• _INSTRUCTIONS FOR THE TASK_
Bring together all lines of the material below that contain the string "notebook".

======== INFORMATION GIVEN

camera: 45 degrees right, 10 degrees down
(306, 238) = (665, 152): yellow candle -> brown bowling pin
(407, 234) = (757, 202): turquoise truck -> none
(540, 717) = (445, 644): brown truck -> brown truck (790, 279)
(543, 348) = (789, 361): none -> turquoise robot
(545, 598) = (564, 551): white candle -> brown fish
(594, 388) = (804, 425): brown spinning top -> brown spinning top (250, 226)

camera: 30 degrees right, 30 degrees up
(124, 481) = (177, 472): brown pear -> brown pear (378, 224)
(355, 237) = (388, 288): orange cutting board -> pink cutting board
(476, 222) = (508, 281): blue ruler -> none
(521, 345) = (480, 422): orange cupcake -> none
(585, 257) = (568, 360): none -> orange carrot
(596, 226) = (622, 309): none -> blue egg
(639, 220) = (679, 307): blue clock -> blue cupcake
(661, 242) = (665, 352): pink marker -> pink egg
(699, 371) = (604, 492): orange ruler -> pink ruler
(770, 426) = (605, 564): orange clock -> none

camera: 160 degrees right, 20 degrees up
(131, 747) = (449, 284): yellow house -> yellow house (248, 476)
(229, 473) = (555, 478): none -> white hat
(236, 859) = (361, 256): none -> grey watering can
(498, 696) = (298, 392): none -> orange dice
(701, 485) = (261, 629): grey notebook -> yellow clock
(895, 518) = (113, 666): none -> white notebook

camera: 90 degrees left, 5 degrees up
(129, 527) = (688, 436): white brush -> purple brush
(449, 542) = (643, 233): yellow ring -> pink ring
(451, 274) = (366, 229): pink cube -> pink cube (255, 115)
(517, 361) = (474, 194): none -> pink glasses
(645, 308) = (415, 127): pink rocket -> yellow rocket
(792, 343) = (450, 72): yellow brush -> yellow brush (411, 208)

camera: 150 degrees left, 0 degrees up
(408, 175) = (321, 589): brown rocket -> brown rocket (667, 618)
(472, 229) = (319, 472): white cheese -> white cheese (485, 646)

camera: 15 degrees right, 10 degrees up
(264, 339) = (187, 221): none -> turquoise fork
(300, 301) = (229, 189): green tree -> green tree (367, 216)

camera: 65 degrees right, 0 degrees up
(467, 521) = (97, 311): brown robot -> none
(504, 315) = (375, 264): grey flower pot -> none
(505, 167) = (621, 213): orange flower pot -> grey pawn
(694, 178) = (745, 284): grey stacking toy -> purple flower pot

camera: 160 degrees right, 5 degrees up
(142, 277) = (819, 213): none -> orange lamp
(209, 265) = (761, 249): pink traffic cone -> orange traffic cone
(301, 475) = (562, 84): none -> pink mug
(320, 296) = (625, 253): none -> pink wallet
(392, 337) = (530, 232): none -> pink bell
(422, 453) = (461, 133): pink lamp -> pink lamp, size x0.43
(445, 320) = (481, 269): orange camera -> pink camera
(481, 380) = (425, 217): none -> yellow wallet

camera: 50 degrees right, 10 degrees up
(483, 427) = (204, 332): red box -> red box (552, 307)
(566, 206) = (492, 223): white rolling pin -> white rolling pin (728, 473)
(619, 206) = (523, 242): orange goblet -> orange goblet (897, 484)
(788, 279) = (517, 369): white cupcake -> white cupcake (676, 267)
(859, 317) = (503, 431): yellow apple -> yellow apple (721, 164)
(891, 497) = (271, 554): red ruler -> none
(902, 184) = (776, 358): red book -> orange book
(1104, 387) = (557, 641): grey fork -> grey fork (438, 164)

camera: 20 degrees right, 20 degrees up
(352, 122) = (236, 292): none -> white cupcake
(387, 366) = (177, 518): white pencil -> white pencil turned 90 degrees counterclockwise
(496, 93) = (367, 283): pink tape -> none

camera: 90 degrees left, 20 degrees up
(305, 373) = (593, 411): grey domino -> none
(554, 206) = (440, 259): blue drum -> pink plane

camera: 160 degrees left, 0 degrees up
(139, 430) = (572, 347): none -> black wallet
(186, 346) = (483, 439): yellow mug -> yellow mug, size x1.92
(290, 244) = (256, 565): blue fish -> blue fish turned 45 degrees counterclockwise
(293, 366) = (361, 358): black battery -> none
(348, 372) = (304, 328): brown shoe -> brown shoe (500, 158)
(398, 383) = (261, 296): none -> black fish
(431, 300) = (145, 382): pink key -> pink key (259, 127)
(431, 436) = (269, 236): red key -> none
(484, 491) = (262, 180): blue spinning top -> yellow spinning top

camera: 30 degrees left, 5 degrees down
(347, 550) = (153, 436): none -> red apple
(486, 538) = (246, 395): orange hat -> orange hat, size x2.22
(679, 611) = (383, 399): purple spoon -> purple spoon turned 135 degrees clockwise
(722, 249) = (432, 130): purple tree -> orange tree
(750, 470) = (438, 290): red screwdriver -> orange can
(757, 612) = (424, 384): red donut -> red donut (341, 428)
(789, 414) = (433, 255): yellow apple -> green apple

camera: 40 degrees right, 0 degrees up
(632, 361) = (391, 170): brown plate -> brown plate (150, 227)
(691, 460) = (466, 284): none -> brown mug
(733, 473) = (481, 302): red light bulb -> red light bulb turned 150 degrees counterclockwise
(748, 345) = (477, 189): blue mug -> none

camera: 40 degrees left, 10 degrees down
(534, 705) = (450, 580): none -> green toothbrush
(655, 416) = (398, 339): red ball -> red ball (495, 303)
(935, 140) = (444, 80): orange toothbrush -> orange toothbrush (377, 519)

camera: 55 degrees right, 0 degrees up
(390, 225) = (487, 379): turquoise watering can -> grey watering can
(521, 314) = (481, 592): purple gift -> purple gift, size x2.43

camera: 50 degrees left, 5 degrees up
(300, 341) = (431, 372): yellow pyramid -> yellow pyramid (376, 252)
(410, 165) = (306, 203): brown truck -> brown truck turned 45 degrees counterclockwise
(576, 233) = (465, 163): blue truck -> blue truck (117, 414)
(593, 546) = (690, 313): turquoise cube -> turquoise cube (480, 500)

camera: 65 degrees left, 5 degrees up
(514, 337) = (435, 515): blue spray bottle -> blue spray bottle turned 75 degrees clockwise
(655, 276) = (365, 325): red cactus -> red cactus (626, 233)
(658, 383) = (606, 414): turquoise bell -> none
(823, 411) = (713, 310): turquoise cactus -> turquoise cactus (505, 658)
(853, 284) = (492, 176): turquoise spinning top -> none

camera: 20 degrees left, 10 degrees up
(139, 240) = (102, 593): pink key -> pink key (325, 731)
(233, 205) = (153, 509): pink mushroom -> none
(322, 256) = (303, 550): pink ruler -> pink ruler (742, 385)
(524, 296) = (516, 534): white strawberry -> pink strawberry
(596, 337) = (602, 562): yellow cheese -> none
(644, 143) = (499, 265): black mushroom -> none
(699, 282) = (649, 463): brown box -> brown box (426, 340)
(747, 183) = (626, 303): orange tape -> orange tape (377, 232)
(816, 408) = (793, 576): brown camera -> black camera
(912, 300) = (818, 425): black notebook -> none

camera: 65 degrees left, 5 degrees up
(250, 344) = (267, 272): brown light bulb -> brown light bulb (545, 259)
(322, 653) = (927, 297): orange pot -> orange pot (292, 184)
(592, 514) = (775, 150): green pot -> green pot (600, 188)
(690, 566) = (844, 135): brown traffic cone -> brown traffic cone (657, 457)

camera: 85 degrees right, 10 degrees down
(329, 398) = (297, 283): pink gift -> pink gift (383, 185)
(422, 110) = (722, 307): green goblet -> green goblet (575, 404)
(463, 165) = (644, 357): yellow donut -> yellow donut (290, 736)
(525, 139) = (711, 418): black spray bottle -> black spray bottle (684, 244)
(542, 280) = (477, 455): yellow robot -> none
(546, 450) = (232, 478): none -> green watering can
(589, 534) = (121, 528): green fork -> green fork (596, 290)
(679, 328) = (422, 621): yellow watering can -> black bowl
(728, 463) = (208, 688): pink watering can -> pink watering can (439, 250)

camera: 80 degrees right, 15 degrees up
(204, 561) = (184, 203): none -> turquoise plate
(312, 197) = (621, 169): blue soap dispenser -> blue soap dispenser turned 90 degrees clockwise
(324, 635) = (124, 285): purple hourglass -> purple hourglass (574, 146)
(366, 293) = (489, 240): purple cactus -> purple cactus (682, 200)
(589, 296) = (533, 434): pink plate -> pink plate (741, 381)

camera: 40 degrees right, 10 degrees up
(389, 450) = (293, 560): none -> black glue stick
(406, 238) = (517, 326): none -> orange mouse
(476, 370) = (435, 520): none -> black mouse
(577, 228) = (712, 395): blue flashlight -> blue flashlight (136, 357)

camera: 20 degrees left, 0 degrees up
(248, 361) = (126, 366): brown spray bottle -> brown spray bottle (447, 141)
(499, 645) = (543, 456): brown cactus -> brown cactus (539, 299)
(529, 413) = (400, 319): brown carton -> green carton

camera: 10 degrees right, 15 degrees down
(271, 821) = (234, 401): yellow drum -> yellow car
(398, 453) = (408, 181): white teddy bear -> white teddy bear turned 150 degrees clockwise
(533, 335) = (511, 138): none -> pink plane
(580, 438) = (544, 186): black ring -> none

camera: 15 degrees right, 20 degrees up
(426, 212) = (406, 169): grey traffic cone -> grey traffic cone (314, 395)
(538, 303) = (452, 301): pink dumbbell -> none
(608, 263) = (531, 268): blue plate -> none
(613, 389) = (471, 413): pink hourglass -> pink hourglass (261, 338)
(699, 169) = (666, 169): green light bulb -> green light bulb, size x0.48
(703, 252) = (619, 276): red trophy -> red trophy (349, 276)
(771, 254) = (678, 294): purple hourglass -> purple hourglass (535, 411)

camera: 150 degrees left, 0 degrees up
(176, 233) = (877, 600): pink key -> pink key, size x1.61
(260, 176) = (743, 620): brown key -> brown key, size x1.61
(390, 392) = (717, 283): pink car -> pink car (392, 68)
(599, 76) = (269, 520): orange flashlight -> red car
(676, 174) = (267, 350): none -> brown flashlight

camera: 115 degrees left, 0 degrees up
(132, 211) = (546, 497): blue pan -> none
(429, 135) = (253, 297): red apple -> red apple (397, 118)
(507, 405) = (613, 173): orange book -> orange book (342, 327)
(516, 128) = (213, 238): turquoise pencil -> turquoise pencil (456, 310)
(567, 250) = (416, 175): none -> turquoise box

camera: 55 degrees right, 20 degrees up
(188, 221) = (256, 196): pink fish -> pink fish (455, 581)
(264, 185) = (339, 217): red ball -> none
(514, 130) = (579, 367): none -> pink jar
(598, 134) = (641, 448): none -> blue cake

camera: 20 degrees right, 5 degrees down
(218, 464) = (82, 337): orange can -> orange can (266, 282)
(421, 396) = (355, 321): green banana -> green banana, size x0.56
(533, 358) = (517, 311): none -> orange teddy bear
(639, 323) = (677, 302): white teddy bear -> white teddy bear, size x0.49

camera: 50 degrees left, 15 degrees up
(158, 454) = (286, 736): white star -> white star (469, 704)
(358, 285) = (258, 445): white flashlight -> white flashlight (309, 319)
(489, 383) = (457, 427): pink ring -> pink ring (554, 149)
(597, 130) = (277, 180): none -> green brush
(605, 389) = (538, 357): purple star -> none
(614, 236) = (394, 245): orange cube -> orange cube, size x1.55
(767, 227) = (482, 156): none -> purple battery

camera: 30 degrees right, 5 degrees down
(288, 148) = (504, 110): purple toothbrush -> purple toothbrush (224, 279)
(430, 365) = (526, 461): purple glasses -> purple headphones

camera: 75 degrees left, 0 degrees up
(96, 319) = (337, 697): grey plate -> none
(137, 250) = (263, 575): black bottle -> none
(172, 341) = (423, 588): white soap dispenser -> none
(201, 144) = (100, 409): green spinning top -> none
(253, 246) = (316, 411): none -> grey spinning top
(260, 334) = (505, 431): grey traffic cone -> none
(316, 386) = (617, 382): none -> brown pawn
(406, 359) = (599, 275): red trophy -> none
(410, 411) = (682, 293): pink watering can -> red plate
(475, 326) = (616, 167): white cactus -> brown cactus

================

• _COMPLETED EXERCISE_
(701, 485) = (261, 629): grey notebook -> yellow clock
(895, 518) = (113, 666): none -> white notebook
(912, 300) = (818, 425): black notebook -> none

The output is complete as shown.